• _PROBLEM DETAILS_
Reproduce word for word the lines of the material below, beginning at the line that contains "pink semicircle: moved 21 px left, 25 px down" and stopping after the line that contains "pink rectangle: moved 3 px right, 9 px up", with both of those lines included.

(Dataset records)
┏━━

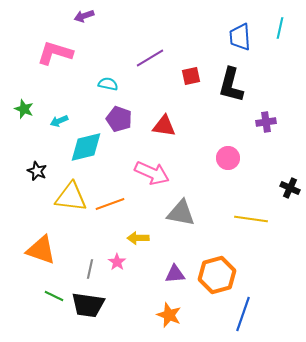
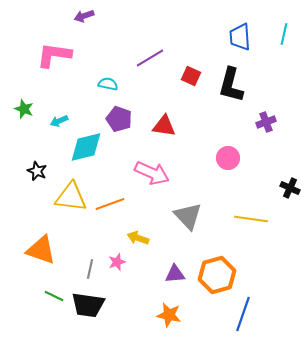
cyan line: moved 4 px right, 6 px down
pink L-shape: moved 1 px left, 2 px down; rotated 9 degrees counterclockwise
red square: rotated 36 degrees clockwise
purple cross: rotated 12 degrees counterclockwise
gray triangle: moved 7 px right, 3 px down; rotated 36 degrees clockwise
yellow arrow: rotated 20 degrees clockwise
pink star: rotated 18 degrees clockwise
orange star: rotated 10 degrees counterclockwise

┗━━
┏━━

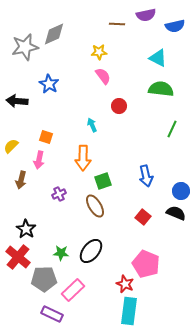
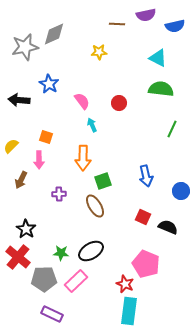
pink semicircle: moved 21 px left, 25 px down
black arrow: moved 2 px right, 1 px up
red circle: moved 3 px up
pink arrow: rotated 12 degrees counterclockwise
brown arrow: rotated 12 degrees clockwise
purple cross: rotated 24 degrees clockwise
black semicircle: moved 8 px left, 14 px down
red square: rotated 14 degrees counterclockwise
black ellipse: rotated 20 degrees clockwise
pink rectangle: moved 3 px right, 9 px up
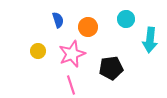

┗━━
┏━━

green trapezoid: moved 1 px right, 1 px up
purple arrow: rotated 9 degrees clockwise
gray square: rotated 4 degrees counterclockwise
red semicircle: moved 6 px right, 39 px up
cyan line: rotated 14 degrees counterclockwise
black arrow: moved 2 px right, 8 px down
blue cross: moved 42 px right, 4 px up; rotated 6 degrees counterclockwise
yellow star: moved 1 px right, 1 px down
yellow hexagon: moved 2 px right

┗━━

• _RESULT OF THE TASK_
pink semicircle: moved 21 px left, 25 px down
black arrow: moved 2 px right, 1 px up
red circle: moved 3 px up
pink arrow: rotated 12 degrees counterclockwise
brown arrow: rotated 12 degrees clockwise
purple cross: rotated 24 degrees clockwise
black semicircle: moved 8 px left, 14 px down
red square: rotated 14 degrees counterclockwise
black ellipse: rotated 20 degrees clockwise
pink rectangle: moved 3 px right, 9 px up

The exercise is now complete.